**Material shown**
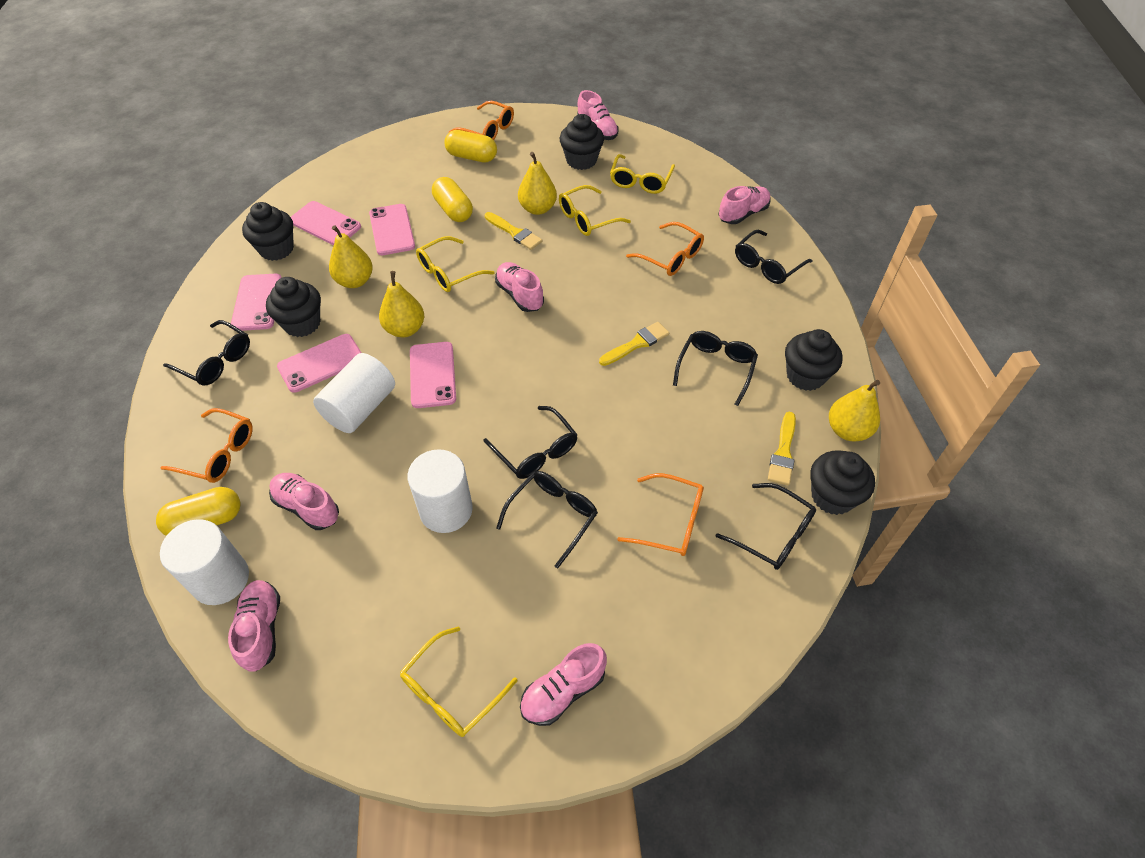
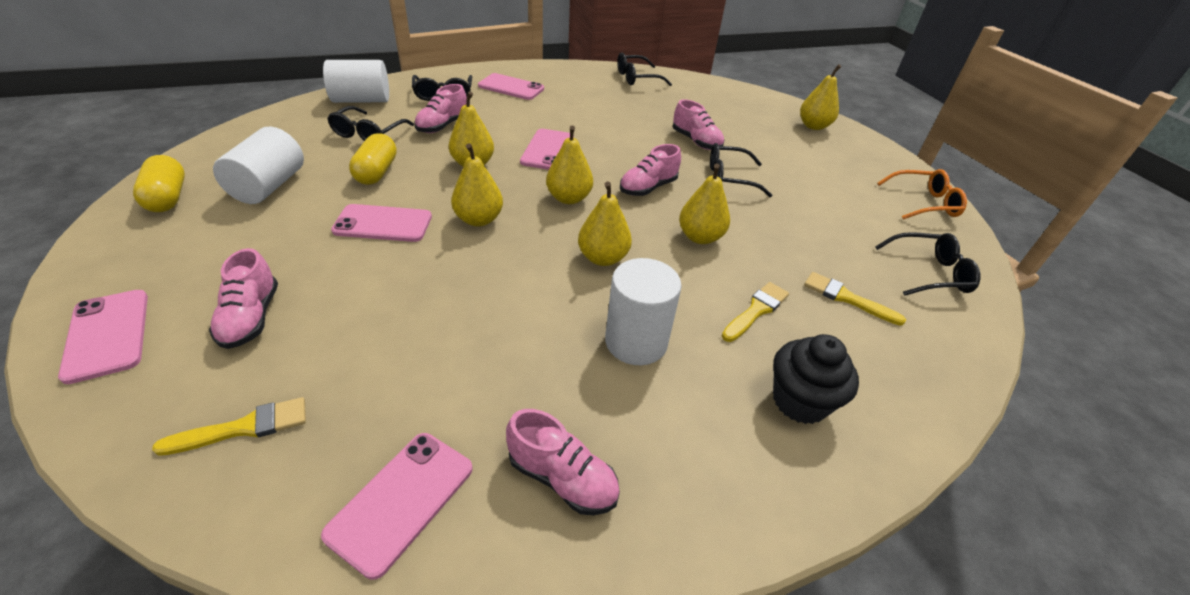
black cupcake: 5 -> 1
black glasses: 6 -> 5
orange glasses: 4 -> 1
pink shoe: 6 -> 5
yellow capsule: 3 -> 2
yellow glasses: 4 -> 0
yellow pear: 4 -> 6

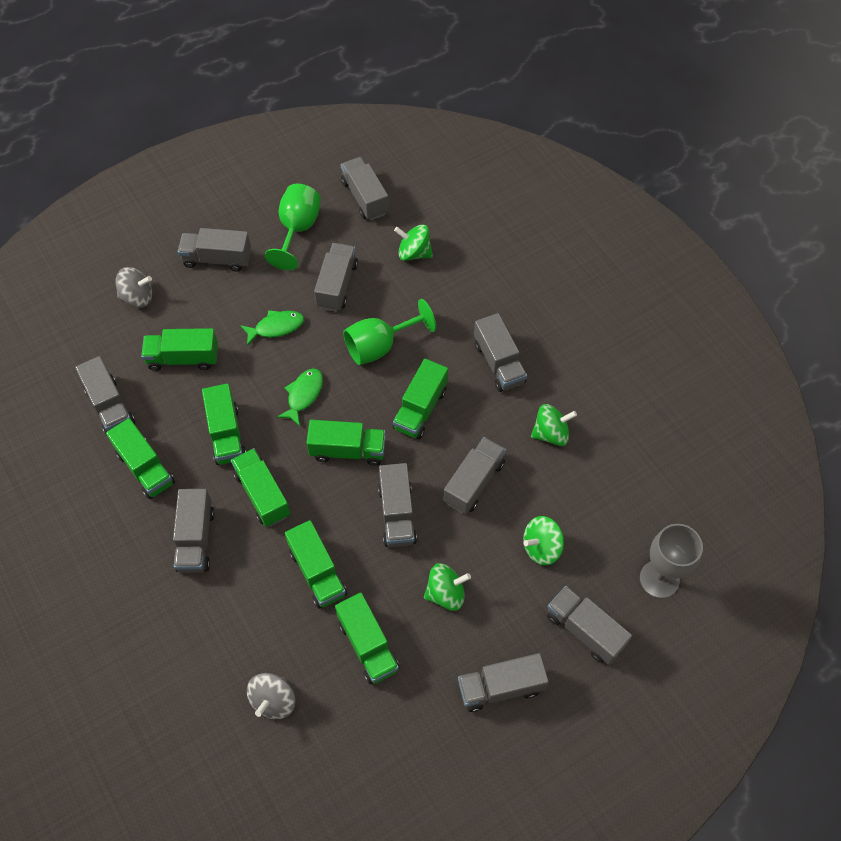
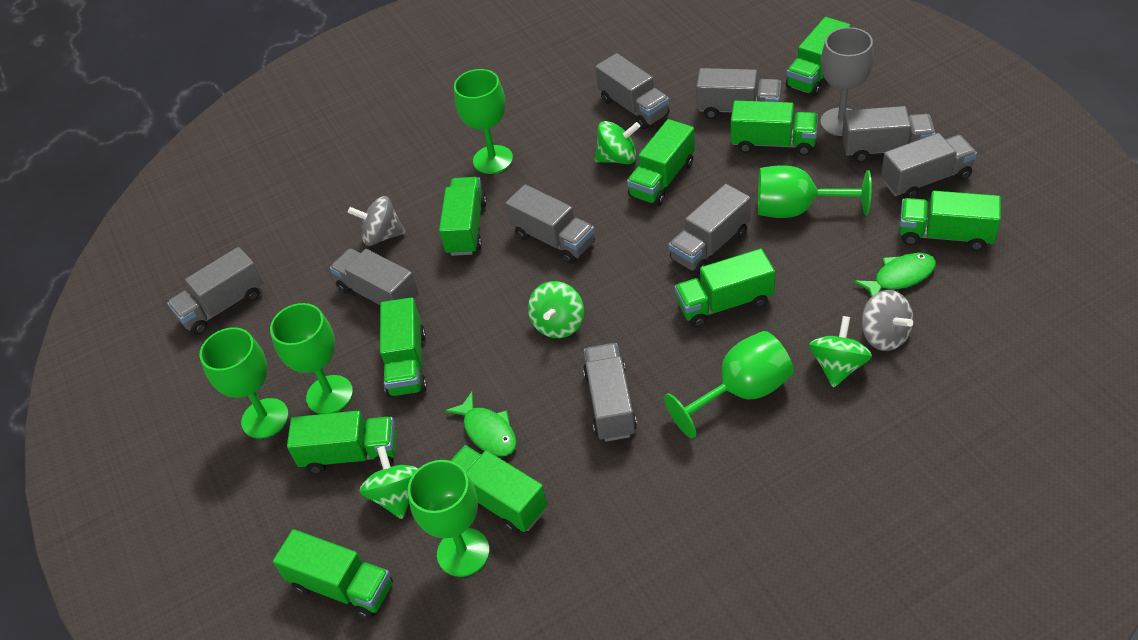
green goblet: 2 -> 6
green truck: 8 -> 10
grey truck: 10 -> 9

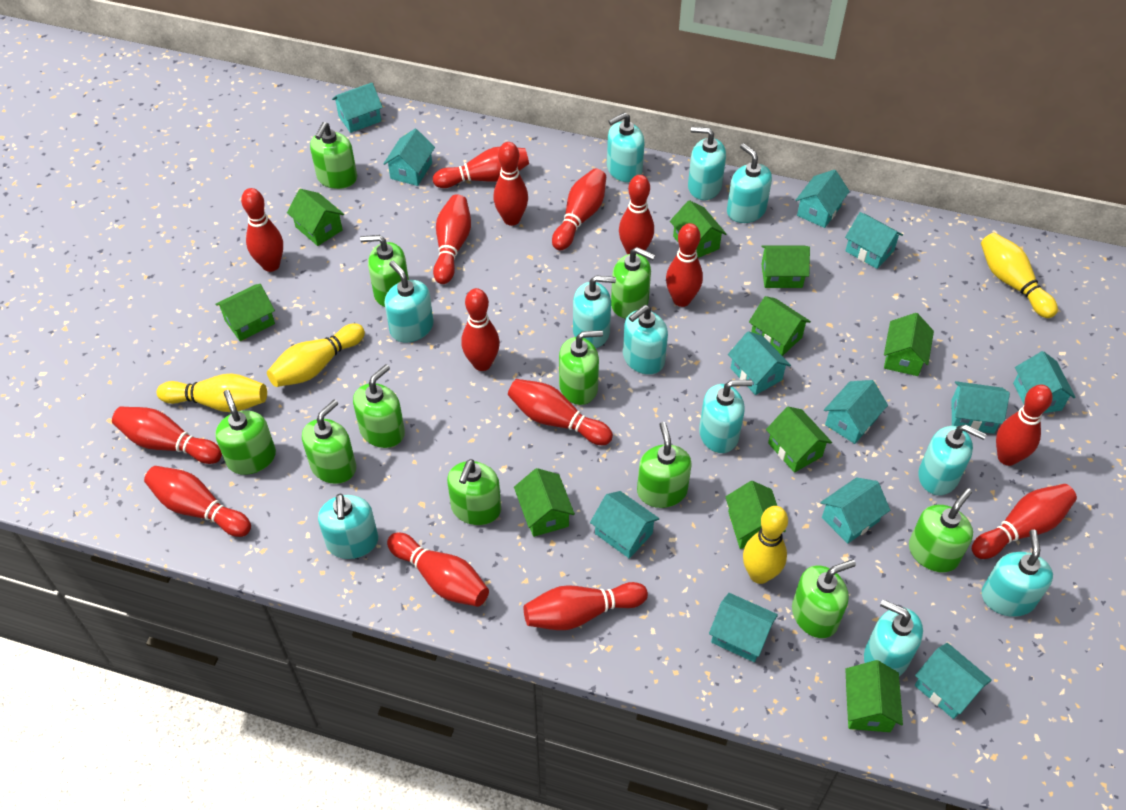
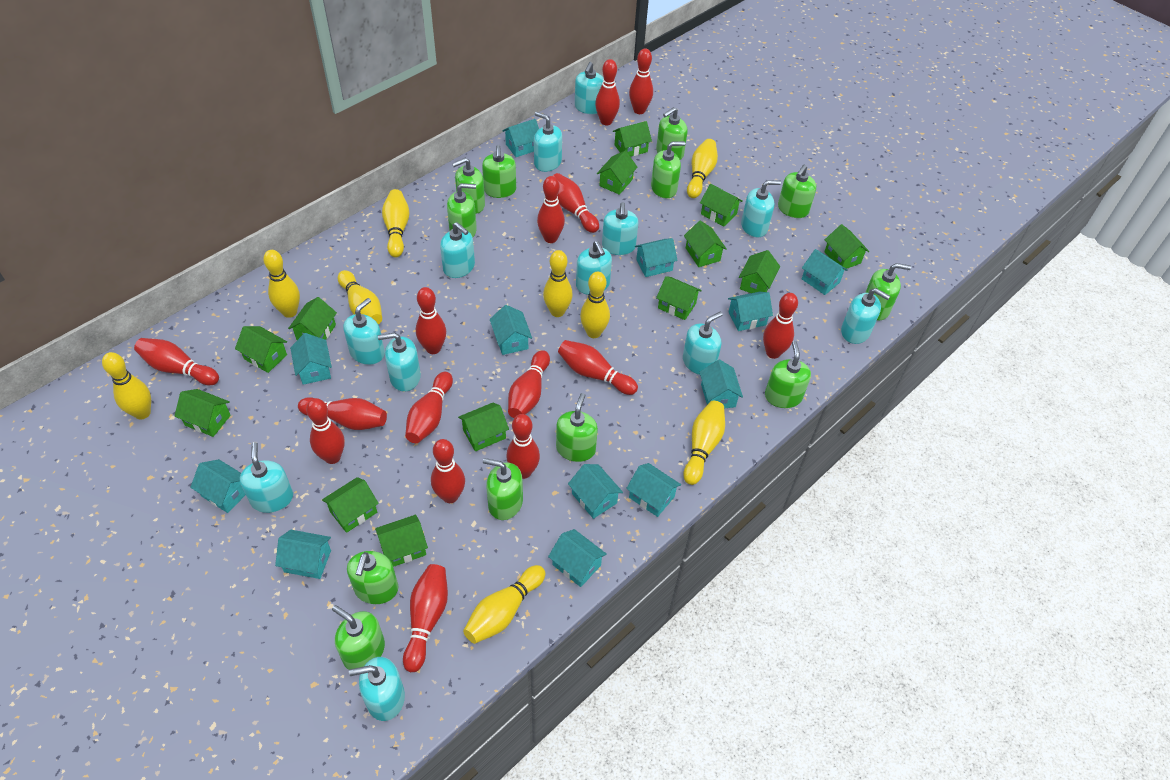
green house: 10 -> 13
green soap dispenser: 11 -> 12
turquoise soap dispenser: 11 -> 12
yellow bowling pin: 4 -> 9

**Work order**
Once a line of the records is found to contain "green", copy it out.

**Result for this exercise**
green goblet: 2 -> 6
green truck: 8 -> 10
green house: 10 -> 13
green soap dispenser: 11 -> 12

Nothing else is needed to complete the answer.